§ Supplied material:
※

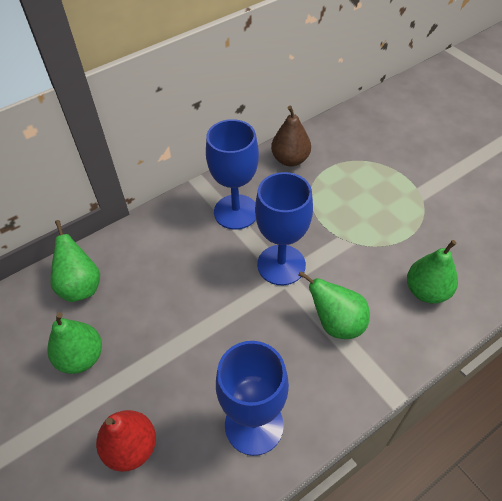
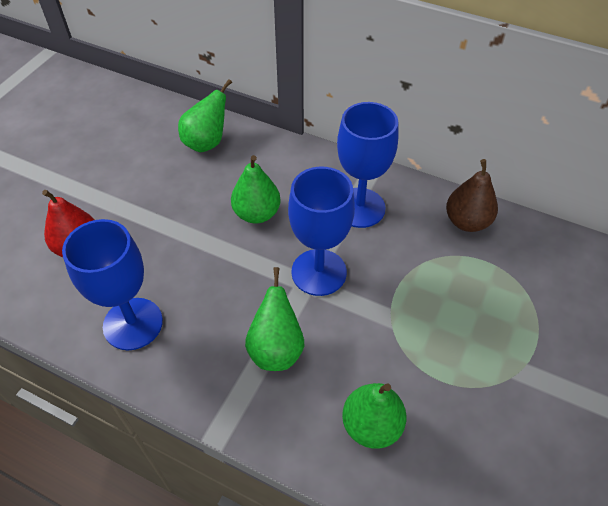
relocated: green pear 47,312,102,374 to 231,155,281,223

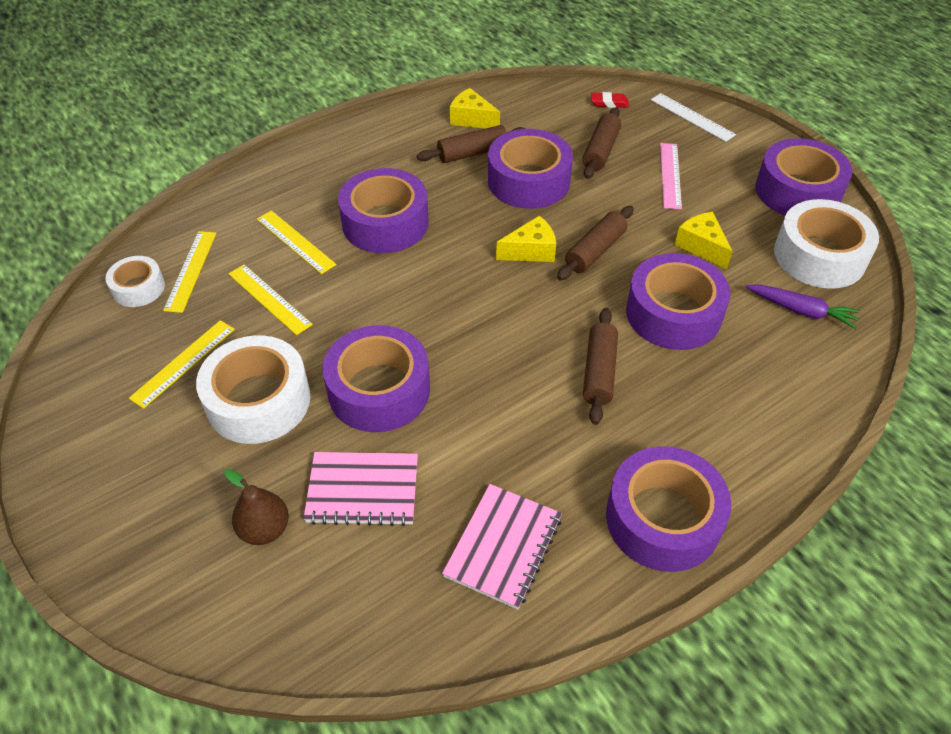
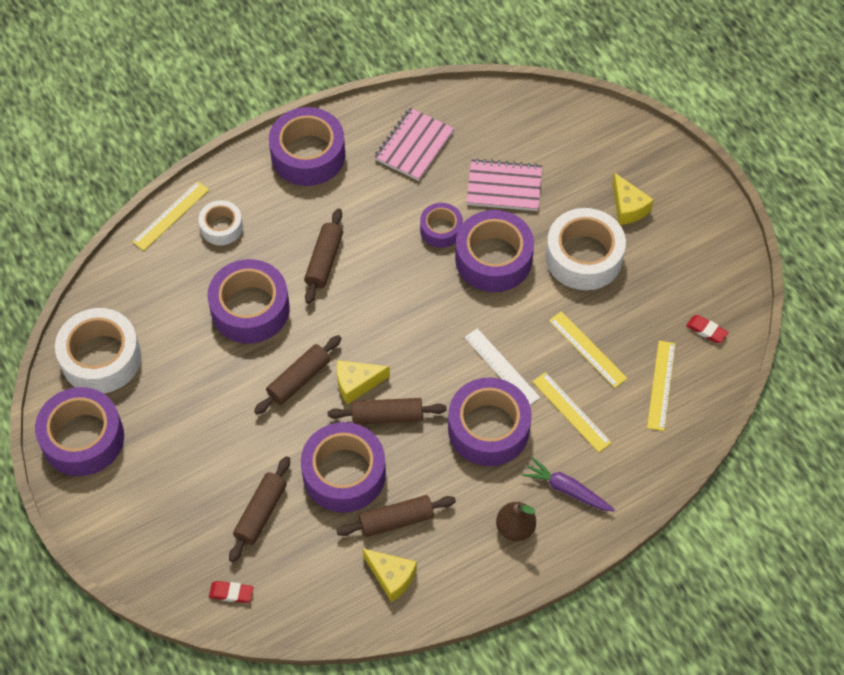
missing: pink ruler 660,143,682,209
appeared: brown rolling pin 328,398,447,424; purple tape 420,203,463,248; red eraser 686,315,728,343
relocated: white tape 105,256,165,307 to 199,200,243,245; yellow ruler 129,320,235,409 to 132,181,209,251; brown pear 224,469,289,545 to 496,502,536,541; white ruler 651,93,736,142 to 464,328,540,405; yellow cheese 675,212,733,269 to 612,172,654,225; purple carrot 746,284,861,329 to 522,457,615,512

※

In full and without any pictures, print the listing above exactly.

§ Task solution:
relocated: green pear 47,312,102,374 to 231,155,281,223

missing: pink ruler 660,143,682,209
appeared: brown rolling pin 328,398,447,424; purple tape 420,203,463,248; red eraser 686,315,728,343
relocated: white tape 105,256,165,307 to 199,200,243,245; yellow ruler 129,320,235,409 to 132,181,209,251; brown pear 224,469,289,545 to 496,502,536,541; white ruler 651,93,736,142 to 464,328,540,405; yellow cheese 675,212,733,269 to 612,172,654,225; purple carrot 746,284,861,329 to 522,457,615,512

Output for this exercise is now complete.